+++ THE DATA

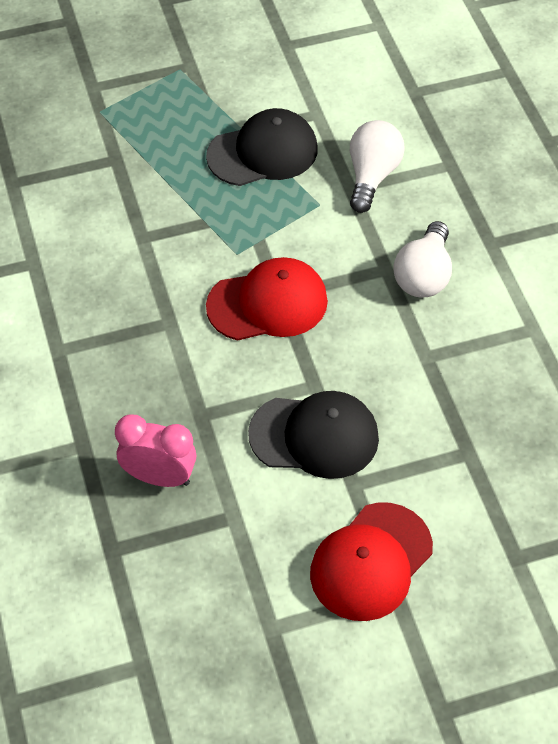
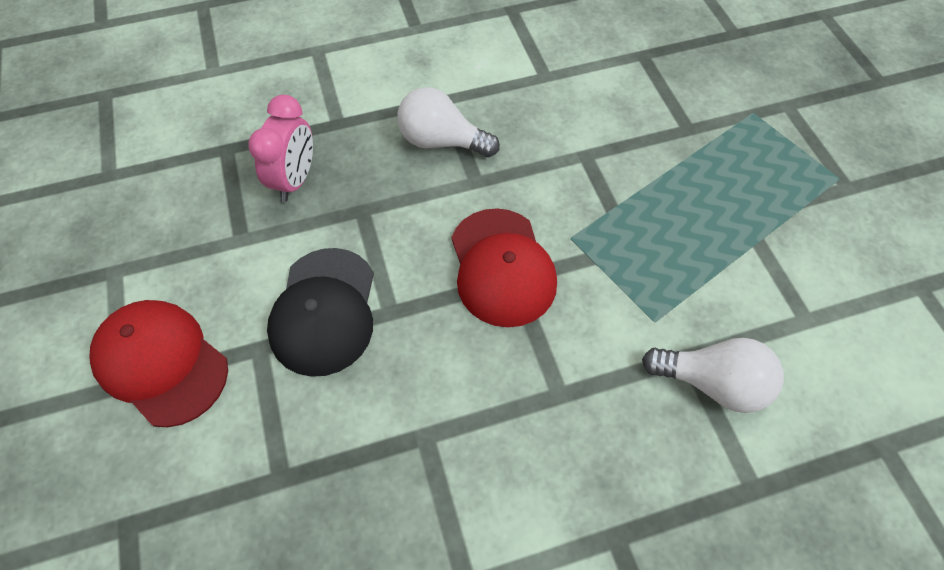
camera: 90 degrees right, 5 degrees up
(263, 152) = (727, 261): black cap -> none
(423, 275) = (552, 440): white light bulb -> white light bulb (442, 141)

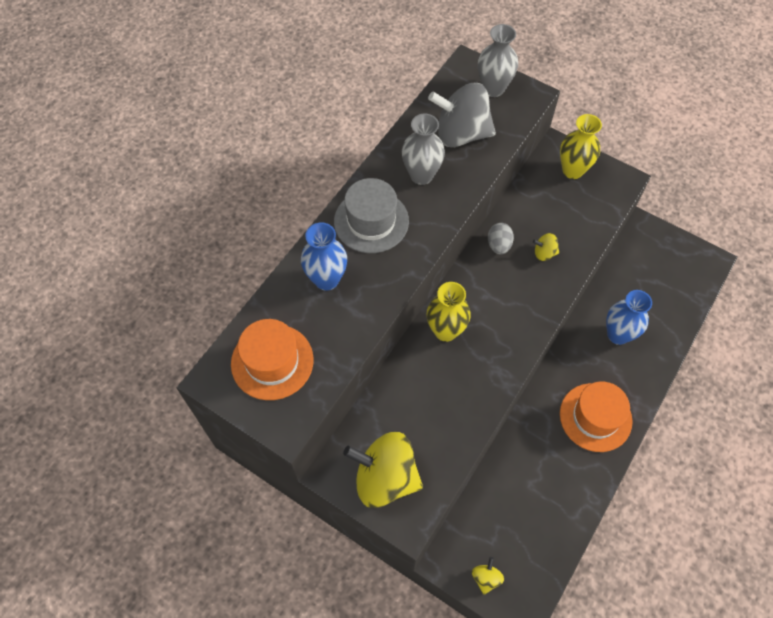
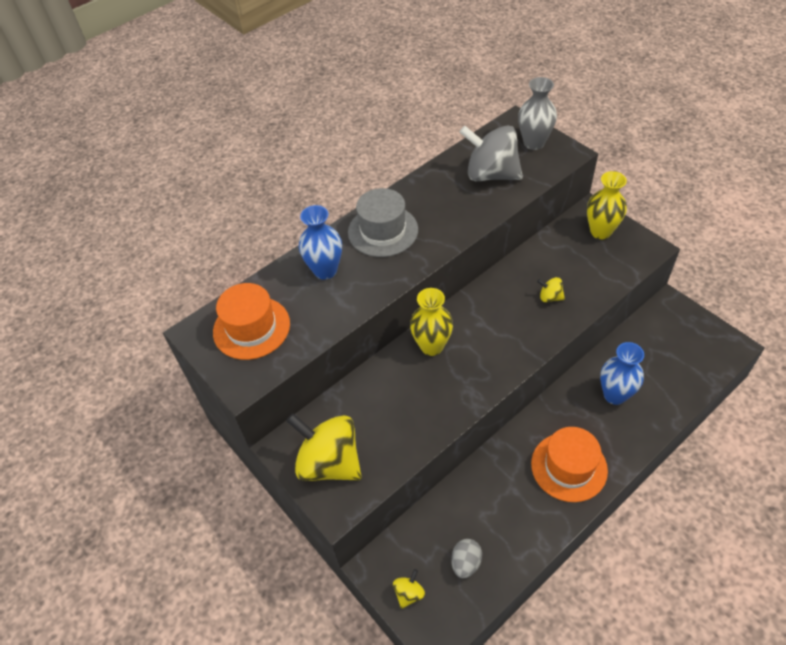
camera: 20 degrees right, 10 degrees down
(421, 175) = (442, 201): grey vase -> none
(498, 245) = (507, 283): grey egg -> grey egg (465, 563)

++++++
+++ THE DATA

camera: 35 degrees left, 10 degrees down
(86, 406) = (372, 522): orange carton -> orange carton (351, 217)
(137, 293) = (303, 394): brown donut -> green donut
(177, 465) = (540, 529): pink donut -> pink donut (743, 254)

++++++

ACTIVITY ▸
Each line in the listing above from the one containing "(421, 175) = (442, 201): grey vase -> none" through the one containing "(498, 245) = (507, 283): grey" should be repeated exactly, and no other line.

EXERCISE OUTPUT ▸
(421, 175) = (442, 201): grey vase -> none
(498, 245) = (507, 283): grey egg -> grey egg (465, 563)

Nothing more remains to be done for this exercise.